→ DIRECTIONS: Copy out all lines from the entries below in which "BARO" occurs.

[Opening DATASET CONTENT section]

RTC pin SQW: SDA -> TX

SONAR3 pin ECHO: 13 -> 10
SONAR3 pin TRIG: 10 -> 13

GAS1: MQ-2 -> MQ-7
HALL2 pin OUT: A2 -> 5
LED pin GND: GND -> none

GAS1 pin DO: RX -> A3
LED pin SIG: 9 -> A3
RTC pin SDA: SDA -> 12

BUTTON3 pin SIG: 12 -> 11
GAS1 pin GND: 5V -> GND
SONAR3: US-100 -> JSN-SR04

[Closing DATASET CONTENT section]
[Opening DATASET CONTENT section]

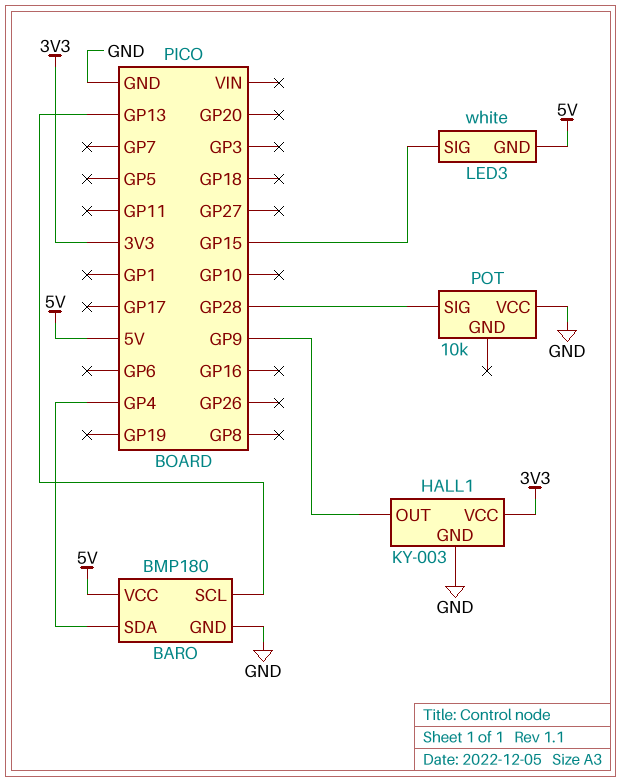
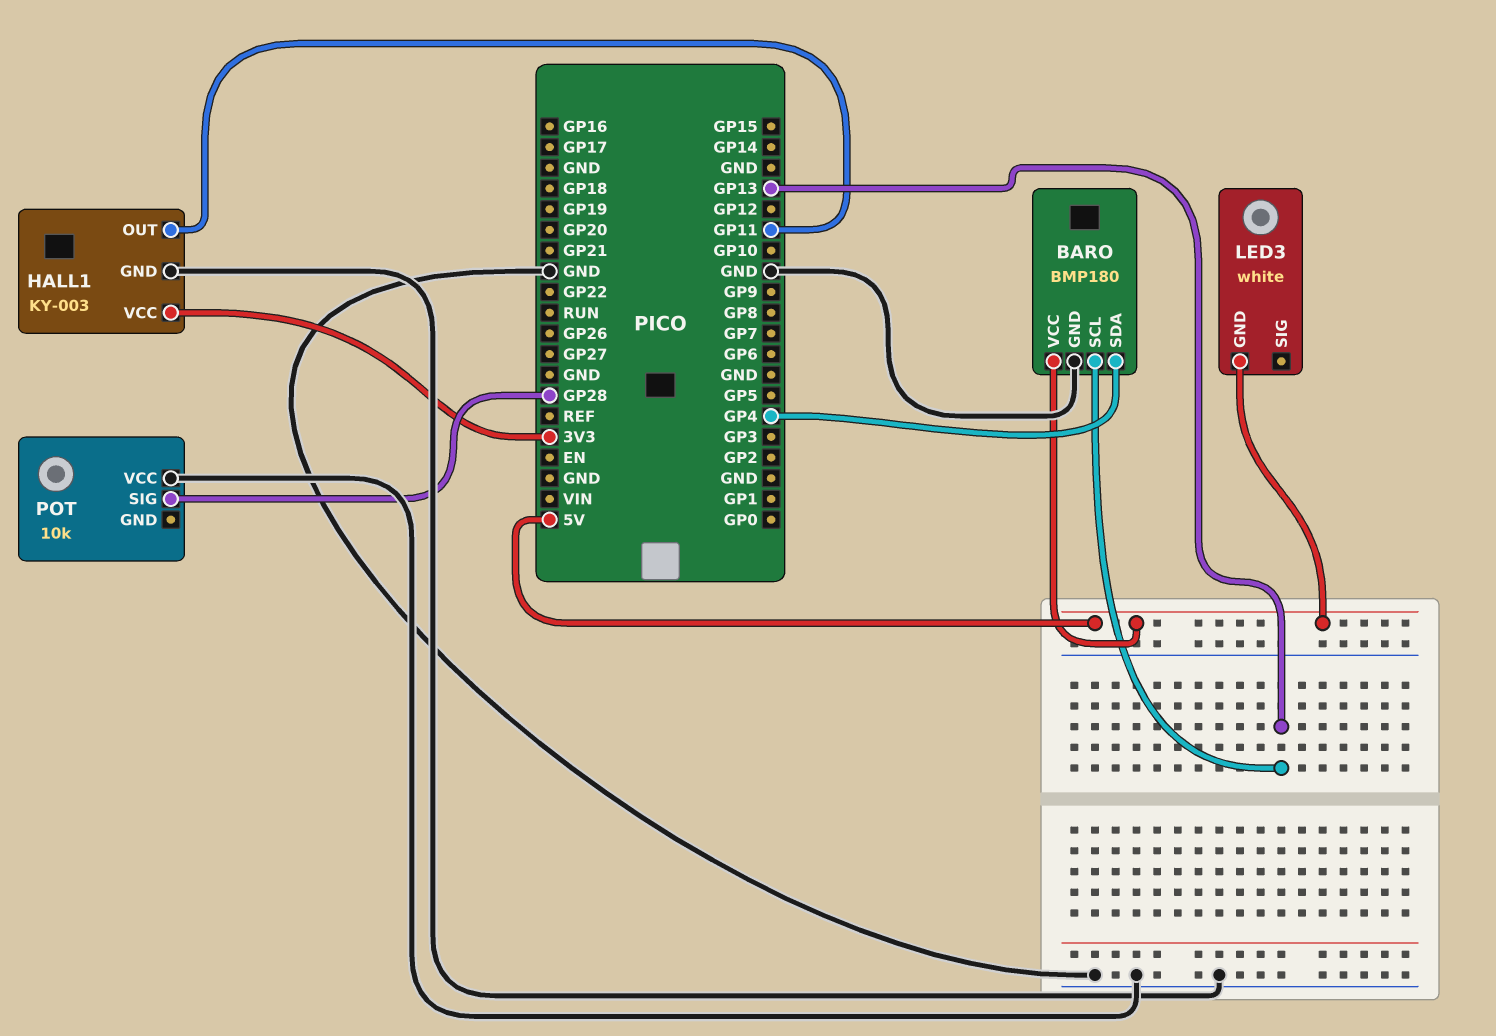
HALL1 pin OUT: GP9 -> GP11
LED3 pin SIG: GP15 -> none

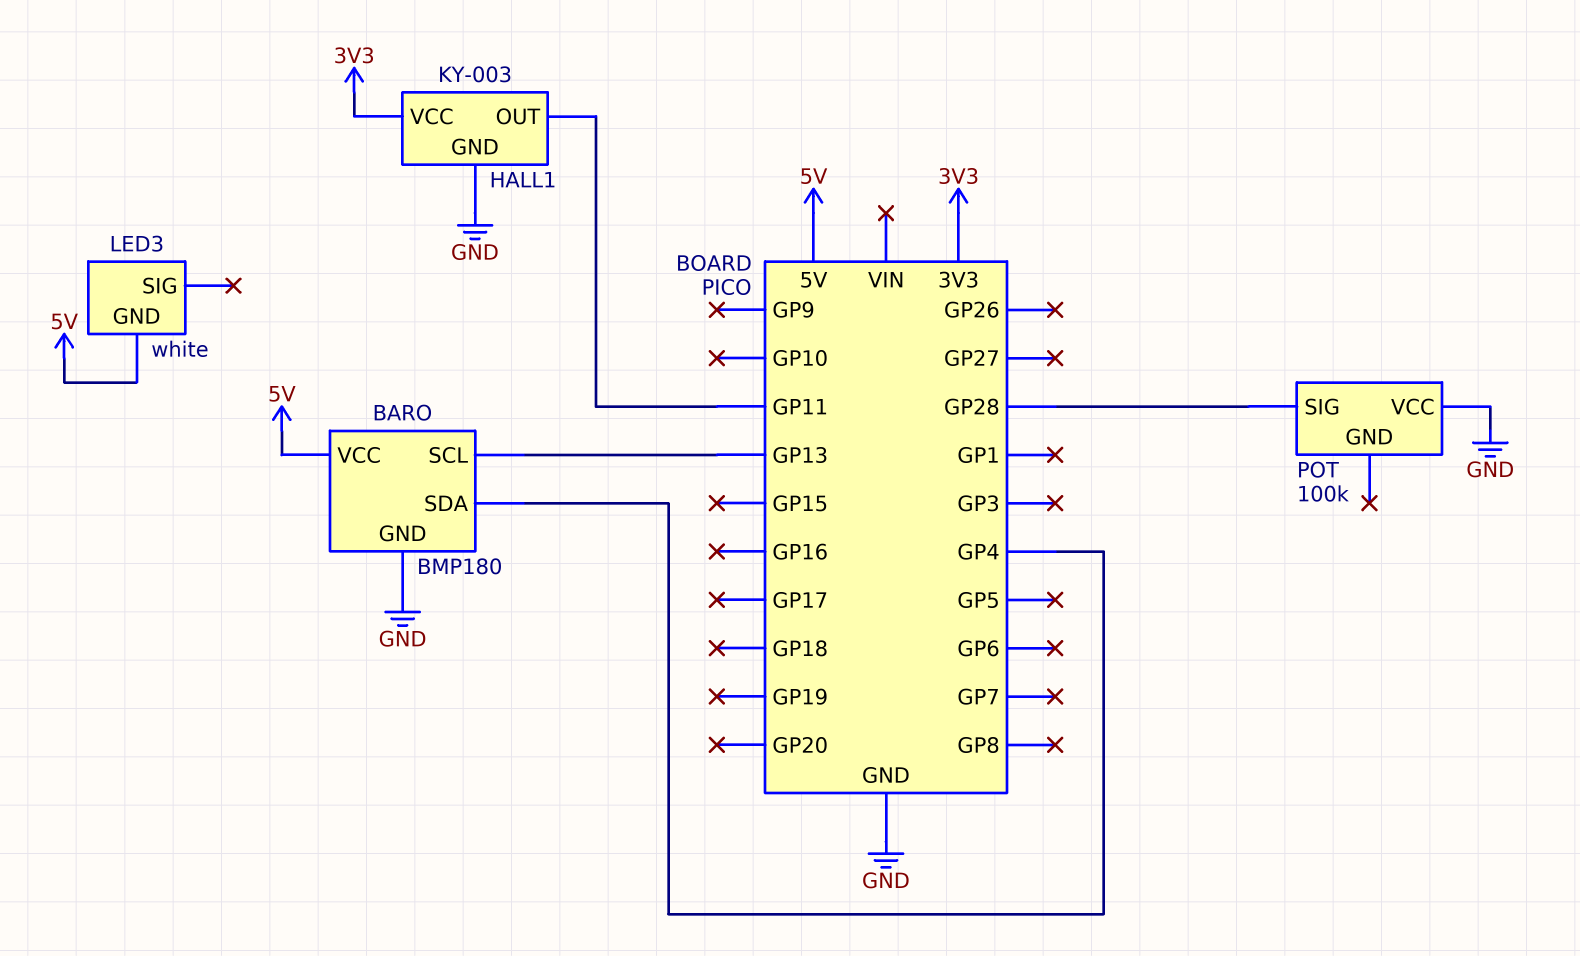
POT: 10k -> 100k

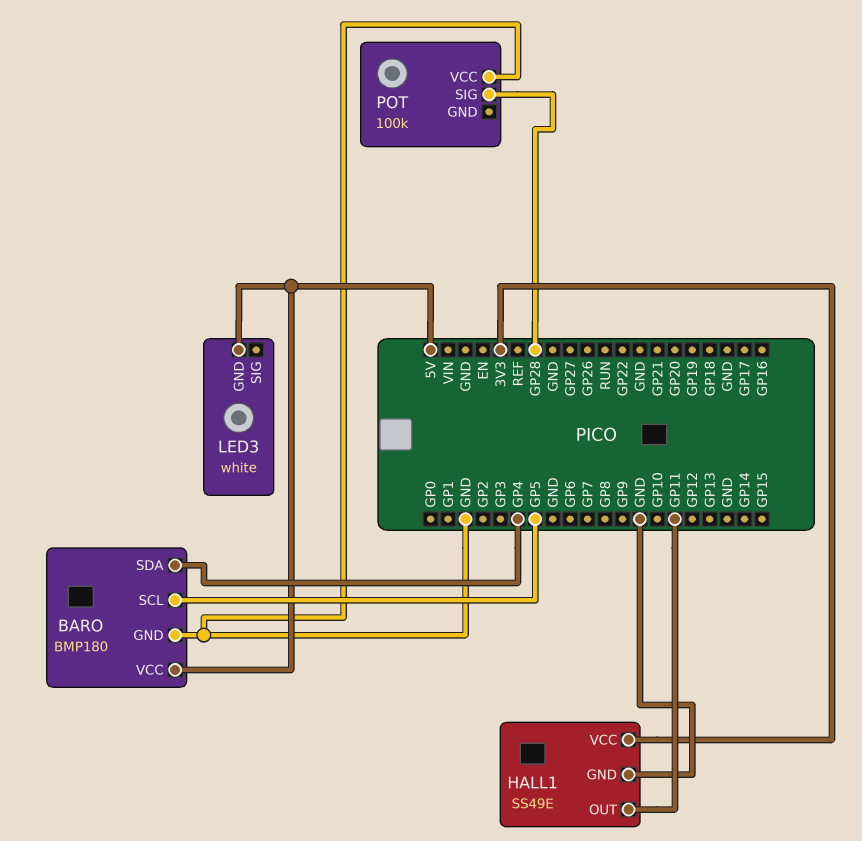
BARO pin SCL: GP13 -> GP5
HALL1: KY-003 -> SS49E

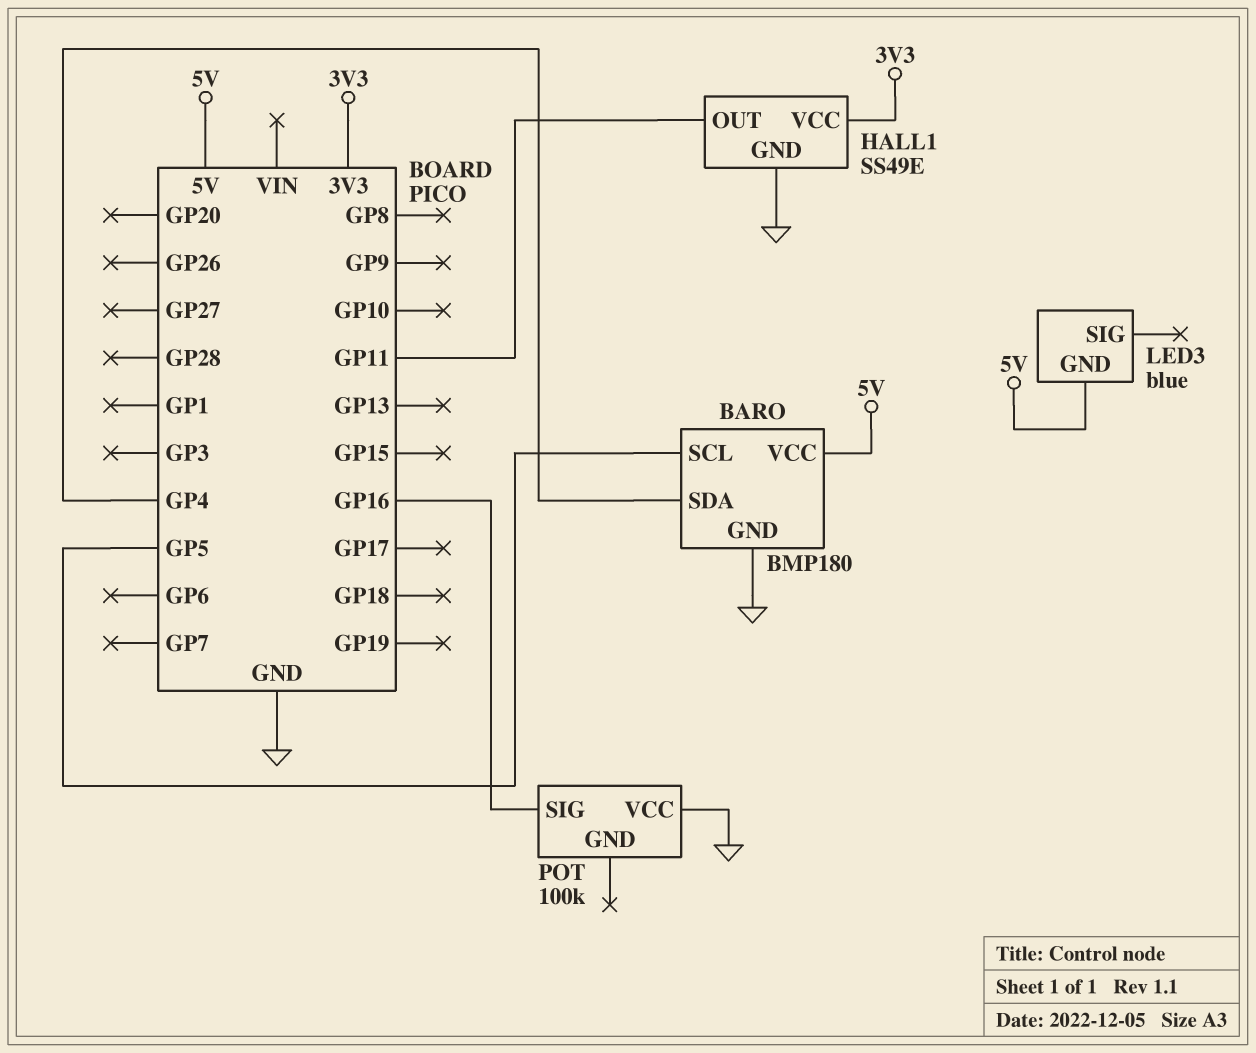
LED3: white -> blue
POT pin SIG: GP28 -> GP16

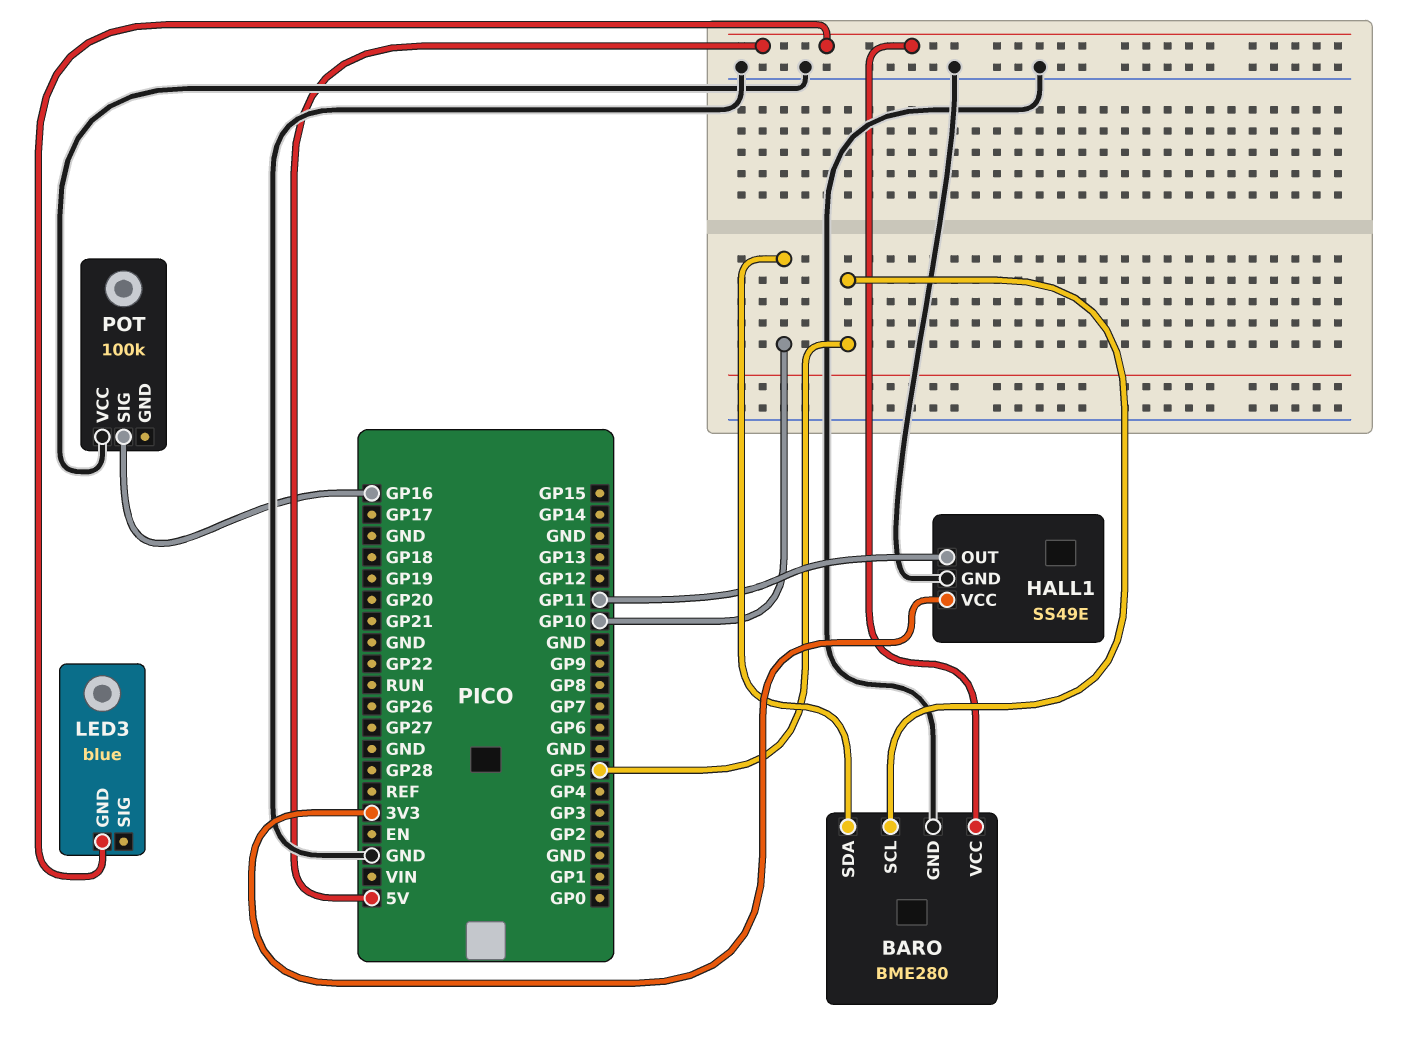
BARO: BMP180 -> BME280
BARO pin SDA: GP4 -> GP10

[Closing DATASET CONTENT section]

→ SOLVED EXERCISE:
BARO pin SCL: GP13 -> GP5
BARO: BMP180 -> BME280
BARO pin SDA: GP4 -> GP10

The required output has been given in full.